## Exercise goal
Every line of the material below should be output exactly as written, with the images skipped.
Supplied information Start Marker
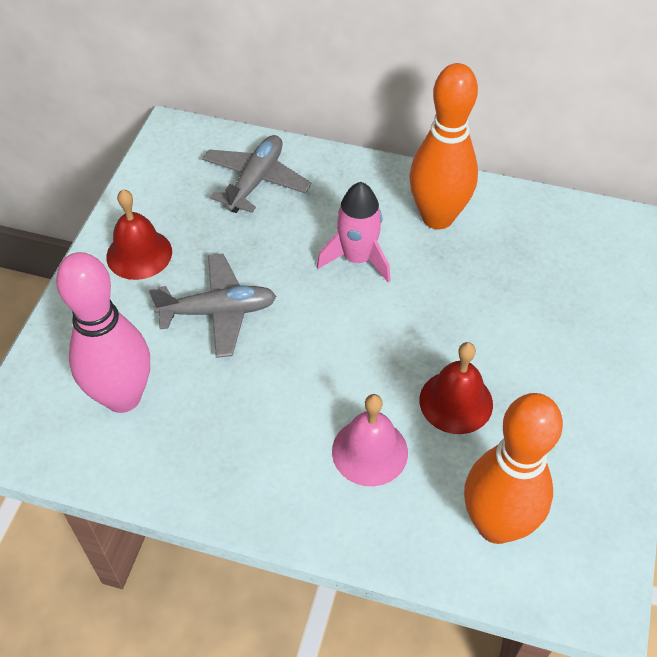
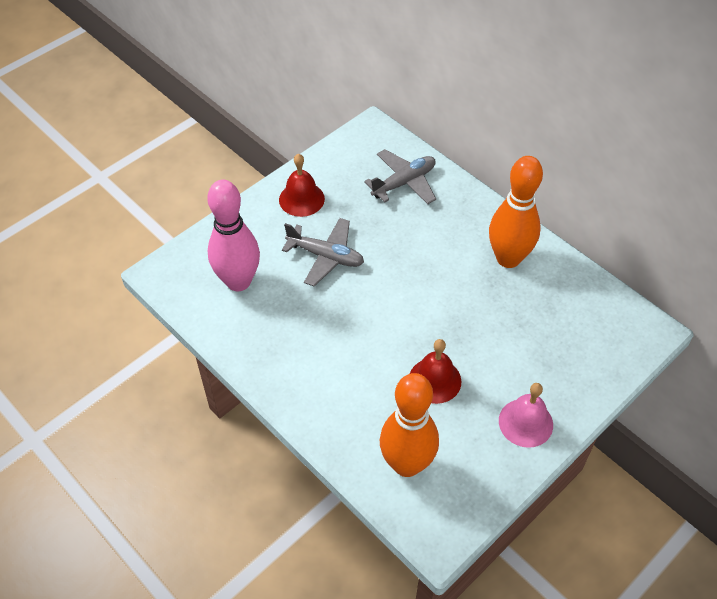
camera: 30 degrees right, 0 degrees up
(357, 258) = (435, 262): pink rocket -> none
(369, 451) = (360, 383): pink bell -> pink bell (525, 422)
Supplied information End Marker
## Response to this exercise
camera: 30 degrees right, 0 degrees up
(357, 258) = (435, 262): pink rocket -> none
(369, 451) = (360, 383): pink bell -> pink bell (525, 422)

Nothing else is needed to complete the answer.